Data shown: Begin

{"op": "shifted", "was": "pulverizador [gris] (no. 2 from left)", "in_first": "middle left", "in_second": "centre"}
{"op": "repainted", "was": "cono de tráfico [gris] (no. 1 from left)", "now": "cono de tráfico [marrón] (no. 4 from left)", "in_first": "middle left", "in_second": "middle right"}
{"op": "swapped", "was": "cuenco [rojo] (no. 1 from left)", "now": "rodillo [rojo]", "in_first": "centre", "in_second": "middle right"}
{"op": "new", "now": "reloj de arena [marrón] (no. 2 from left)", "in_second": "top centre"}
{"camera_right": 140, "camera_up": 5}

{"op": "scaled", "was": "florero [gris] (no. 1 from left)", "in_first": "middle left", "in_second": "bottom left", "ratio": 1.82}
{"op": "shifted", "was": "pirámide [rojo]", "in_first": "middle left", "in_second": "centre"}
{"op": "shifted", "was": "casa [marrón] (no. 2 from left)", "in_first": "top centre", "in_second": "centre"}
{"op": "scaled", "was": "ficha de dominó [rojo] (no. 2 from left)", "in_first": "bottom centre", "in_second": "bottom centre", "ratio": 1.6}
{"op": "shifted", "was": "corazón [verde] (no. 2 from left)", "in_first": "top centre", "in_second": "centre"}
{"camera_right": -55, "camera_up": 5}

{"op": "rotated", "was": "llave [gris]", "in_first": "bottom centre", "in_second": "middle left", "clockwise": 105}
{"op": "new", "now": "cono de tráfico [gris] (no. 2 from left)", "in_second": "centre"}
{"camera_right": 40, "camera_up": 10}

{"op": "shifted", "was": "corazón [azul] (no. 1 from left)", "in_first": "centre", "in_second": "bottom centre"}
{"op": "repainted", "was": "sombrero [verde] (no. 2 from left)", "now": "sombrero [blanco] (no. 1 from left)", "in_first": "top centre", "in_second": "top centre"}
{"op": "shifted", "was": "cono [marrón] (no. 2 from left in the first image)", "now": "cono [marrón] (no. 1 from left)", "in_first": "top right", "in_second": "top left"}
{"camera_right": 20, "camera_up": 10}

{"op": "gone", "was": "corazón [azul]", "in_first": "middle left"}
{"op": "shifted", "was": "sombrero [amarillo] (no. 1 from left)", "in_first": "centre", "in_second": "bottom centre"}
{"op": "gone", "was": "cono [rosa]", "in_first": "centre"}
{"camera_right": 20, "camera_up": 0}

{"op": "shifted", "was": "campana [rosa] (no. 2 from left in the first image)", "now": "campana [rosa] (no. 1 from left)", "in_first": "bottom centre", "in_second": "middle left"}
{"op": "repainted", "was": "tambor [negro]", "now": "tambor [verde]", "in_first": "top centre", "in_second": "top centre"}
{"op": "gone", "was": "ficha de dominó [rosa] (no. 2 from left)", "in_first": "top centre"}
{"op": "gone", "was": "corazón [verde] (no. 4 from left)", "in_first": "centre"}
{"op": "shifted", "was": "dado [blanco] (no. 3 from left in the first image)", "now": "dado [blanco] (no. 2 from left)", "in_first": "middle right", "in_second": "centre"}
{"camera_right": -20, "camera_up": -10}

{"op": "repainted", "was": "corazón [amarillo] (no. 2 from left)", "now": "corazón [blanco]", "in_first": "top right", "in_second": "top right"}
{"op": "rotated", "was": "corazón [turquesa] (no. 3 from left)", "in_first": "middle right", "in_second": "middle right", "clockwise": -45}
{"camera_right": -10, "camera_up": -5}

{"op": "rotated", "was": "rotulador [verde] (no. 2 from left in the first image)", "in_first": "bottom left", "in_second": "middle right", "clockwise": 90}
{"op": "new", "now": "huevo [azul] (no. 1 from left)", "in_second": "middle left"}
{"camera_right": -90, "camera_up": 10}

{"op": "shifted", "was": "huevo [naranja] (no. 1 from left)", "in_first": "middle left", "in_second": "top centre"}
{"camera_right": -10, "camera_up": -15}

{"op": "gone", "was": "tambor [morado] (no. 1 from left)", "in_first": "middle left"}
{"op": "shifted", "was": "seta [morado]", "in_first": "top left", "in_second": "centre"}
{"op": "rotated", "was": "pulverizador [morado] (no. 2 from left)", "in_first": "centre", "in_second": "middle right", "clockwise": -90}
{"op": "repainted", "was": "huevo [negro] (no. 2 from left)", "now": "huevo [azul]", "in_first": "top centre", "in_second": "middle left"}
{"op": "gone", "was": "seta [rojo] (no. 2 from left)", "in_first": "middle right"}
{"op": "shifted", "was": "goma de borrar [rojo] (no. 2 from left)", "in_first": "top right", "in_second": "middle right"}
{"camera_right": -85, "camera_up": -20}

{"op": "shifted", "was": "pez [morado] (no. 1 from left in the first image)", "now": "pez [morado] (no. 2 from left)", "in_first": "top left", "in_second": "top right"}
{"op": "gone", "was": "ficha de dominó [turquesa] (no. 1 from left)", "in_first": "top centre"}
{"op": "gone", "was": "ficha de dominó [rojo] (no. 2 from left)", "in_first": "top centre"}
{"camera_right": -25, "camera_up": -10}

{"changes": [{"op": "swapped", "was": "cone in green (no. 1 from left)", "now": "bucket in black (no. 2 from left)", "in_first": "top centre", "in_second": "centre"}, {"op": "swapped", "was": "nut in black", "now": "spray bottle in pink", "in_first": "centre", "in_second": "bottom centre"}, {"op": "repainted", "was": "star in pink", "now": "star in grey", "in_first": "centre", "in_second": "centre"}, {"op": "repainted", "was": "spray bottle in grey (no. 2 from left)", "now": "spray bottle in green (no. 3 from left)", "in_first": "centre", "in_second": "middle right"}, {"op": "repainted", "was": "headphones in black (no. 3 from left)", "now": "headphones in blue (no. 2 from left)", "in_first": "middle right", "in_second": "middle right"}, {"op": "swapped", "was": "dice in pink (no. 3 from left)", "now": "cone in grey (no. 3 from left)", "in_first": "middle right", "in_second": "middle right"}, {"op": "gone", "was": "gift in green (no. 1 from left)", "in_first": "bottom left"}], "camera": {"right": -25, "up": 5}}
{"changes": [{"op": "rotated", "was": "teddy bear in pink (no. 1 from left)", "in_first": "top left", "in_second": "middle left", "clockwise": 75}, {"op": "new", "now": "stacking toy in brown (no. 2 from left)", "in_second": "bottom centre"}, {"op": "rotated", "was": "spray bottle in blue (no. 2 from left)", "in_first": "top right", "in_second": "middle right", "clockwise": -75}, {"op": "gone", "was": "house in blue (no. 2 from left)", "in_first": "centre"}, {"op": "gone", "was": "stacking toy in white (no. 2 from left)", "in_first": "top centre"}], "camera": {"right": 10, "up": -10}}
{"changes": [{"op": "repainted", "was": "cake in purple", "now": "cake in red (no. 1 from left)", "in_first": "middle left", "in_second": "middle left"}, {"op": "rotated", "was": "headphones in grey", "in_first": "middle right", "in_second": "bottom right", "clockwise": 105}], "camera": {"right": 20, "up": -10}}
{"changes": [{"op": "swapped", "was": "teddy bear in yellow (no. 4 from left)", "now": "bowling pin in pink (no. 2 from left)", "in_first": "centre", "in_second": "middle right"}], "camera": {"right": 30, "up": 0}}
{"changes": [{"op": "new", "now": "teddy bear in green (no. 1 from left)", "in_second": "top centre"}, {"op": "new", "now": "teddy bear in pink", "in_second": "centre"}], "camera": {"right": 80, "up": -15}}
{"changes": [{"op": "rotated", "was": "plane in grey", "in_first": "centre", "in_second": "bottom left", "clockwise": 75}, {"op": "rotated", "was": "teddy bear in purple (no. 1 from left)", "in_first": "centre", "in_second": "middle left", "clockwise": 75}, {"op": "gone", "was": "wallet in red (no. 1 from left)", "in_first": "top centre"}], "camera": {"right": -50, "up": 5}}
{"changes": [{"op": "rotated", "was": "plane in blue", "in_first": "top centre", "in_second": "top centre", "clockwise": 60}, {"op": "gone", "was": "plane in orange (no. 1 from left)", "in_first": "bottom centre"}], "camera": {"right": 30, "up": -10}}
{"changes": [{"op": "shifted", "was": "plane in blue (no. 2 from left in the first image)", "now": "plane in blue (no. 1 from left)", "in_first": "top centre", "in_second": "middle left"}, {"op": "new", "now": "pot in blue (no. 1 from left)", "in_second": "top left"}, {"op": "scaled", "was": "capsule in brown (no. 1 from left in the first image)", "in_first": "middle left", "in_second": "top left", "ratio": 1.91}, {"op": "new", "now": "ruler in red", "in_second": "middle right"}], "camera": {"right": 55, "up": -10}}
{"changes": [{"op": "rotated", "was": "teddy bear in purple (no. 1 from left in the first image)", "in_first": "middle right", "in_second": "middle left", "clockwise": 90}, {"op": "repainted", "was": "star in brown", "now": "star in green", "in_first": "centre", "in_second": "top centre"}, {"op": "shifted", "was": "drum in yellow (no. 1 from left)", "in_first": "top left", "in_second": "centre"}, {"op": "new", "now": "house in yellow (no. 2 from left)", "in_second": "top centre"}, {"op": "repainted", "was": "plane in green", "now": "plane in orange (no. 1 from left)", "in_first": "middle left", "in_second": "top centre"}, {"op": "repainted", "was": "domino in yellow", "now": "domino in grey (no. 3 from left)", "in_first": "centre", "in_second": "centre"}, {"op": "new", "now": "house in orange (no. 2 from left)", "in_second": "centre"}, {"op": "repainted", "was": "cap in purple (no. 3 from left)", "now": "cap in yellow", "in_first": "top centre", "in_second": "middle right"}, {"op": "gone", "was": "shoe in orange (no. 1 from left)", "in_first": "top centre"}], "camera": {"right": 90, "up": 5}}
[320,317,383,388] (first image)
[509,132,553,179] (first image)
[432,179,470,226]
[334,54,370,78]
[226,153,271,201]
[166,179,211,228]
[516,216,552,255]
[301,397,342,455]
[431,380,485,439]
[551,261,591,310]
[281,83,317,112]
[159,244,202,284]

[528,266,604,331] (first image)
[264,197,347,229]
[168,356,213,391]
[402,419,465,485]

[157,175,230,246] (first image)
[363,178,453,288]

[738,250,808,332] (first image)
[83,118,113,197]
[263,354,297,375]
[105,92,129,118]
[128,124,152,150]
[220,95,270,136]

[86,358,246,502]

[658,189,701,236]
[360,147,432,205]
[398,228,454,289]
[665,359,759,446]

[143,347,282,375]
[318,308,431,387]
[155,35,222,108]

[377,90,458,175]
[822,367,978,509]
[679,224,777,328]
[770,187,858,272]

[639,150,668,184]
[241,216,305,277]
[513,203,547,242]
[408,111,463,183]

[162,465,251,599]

Data shown: End

# What to produce
Nothing but the lines above from the one containing "[301,397,342,455]" through the one containing "[281,83,317,112]" should appear in the answer, each repeated exactly.

# Output for this exercise
[301,397,342,455]
[431,380,485,439]
[551,261,591,310]
[281,83,317,112]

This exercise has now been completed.